─── Dataset extract
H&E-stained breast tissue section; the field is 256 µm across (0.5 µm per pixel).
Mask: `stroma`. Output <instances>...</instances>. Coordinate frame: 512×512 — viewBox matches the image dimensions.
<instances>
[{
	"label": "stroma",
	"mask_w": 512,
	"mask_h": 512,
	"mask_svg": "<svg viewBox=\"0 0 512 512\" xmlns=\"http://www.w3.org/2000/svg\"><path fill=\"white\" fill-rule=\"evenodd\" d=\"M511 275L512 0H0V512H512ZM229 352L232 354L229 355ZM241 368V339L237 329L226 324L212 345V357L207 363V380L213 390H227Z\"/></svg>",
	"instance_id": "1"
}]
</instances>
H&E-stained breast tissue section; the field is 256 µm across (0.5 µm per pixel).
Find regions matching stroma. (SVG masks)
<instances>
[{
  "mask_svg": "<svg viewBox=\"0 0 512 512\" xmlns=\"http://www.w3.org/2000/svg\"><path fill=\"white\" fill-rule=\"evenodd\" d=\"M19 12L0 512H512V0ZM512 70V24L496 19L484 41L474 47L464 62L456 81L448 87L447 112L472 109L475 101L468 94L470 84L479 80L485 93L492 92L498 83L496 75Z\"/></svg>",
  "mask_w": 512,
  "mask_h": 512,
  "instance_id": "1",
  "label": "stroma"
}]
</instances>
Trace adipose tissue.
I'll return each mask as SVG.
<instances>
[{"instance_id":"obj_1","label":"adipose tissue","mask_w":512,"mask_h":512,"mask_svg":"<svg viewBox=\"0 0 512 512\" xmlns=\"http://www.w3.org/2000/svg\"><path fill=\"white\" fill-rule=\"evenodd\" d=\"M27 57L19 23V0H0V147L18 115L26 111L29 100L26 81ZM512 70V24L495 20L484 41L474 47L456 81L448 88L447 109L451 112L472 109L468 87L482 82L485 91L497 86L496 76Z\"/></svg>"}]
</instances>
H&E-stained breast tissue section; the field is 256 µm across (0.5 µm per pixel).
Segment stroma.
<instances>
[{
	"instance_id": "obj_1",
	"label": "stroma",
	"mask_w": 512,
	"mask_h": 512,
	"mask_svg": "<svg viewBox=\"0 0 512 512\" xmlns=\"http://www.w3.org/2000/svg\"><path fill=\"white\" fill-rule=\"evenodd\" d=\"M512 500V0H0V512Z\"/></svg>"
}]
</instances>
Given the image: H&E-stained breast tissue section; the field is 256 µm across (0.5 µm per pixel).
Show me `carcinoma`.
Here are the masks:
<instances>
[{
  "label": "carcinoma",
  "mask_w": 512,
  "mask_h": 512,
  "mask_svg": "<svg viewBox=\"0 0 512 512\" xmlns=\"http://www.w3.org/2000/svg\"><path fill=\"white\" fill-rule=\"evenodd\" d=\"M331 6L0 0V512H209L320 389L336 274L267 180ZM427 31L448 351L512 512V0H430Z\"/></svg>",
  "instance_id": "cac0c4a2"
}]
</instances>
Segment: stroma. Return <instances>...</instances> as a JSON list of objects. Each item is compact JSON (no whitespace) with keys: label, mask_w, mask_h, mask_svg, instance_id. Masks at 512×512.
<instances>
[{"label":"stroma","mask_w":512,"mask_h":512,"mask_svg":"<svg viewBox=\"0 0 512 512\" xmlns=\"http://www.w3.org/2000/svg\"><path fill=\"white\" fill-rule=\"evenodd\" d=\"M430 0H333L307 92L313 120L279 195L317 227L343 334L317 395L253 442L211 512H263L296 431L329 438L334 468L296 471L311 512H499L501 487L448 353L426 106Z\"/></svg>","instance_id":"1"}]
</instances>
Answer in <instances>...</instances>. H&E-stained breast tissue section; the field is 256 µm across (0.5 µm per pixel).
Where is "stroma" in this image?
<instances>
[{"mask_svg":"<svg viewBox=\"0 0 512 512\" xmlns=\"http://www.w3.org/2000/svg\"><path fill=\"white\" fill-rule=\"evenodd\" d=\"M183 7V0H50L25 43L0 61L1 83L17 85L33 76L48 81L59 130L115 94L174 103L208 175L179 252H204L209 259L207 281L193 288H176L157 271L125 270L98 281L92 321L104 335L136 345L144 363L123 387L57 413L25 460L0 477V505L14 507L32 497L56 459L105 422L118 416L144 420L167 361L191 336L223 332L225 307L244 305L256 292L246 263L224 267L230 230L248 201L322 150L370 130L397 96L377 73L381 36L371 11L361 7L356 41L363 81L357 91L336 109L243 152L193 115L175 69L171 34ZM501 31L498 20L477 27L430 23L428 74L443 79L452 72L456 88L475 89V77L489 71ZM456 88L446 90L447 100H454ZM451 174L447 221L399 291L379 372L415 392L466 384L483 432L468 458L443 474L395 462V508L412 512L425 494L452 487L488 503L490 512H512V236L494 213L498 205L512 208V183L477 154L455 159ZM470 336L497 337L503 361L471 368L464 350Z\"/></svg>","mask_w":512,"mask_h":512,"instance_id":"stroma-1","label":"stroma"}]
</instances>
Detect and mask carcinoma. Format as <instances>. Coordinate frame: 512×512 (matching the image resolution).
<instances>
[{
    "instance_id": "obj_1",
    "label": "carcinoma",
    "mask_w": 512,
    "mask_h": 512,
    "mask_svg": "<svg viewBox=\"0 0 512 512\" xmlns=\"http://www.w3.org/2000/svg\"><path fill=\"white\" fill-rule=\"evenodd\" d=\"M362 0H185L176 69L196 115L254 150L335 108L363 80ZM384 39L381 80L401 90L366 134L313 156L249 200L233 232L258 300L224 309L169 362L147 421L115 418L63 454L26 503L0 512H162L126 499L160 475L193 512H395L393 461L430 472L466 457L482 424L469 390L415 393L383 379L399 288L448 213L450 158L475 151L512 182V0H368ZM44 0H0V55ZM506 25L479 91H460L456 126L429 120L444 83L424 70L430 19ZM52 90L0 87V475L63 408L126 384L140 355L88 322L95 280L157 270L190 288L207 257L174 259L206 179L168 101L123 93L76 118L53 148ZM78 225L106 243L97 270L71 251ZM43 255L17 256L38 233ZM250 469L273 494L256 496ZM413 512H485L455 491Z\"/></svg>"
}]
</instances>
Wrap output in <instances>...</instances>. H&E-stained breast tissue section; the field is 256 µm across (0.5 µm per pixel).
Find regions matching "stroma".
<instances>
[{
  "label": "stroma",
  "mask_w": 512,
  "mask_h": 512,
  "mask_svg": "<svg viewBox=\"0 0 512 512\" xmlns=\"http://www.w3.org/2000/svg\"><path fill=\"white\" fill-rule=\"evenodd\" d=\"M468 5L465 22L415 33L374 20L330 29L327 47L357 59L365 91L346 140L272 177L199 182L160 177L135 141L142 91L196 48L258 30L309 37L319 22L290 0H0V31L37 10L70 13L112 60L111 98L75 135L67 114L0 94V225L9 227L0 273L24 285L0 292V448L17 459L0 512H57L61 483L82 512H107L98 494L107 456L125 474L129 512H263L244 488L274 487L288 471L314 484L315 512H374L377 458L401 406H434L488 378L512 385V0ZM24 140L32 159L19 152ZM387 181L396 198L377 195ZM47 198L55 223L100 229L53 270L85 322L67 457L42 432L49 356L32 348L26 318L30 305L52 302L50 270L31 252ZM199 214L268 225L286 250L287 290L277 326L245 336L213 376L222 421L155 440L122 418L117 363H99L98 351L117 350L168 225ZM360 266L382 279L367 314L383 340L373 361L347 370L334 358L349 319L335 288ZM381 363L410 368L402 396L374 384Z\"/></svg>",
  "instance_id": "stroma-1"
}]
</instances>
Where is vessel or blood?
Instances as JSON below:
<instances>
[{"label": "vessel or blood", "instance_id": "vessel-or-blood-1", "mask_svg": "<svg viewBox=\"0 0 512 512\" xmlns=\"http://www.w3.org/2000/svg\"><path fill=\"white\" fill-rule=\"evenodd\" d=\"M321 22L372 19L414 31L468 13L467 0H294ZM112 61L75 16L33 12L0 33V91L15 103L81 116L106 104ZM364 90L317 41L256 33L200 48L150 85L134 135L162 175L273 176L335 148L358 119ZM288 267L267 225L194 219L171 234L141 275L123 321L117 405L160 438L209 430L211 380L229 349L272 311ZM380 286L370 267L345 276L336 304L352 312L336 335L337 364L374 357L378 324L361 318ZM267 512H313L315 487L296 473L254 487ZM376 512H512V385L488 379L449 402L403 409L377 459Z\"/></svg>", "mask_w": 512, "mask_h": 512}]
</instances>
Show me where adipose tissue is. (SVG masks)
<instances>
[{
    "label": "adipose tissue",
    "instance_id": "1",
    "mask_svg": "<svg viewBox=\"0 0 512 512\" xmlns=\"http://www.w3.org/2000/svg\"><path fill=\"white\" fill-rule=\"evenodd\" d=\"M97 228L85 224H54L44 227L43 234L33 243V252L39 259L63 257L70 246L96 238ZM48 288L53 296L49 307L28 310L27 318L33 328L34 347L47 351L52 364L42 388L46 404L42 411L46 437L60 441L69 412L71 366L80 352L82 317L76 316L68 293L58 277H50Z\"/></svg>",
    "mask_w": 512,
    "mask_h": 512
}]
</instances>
──────
All lines from the one containing "Where is vessel or blood?" through the final line of the listing above are to be reproduced exactly; include both and add nothing.

Where is vessel or blood?
Instances as JSON below:
<instances>
[{"label": "vessel or blood", "instance_id": "vessel-or-blood-1", "mask_svg": "<svg viewBox=\"0 0 512 512\" xmlns=\"http://www.w3.org/2000/svg\"><path fill=\"white\" fill-rule=\"evenodd\" d=\"M321 22L372 19L414 31L468 13L467 0H294ZM112 61L75 16L33 12L0 33V91L15 103L81 116L106 104ZM364 90L317 41L256 33L200 48L150 85L134 135L162 175L273 176L335 148L358 119ZM288 267L267 225L194 219L171 234L141 275L123 321L117 405L160 438L209 430L211 380L229 349L272 311ZM380 286L370 267L345 276L336 304L352 312L336 335L337 364L374 357L378 324L361 318ZM267 512H313L315 487L296 473L254 487ZM376 512H512V385L488 379L449 402L403 409L377 459Z\"/></svg>", "mask_w": 512, "mask_h": 512}]
</instances>
Show me where adipose tissue is. (SVG masks)
<instances>
[{
    "label": "adipose tissue",
    "instance_id": "1",
    "mask_svg": "<svg viewBox=\"0 0 512 512\" xmlns=\"http://www.w3.org/2000/svg\"><path fill=\"white\" fill-rule=\"evenodd\" d=\"M97 228L85 224H54L44 227L43 234L33 243V252L39 259L63 257L70 246L96 238ZM48 288L53 296L49 307L28 310L27 318L33 328L34 347L47 351L52 364L42 388L46 404L42 411L46 437L60 441L69 412L71 366L80 352L82 317L76 316L68 293L58 277H50Z\"/></svg>",
    "mask_w": 512,
    "mask_h": 512
}]
</instances>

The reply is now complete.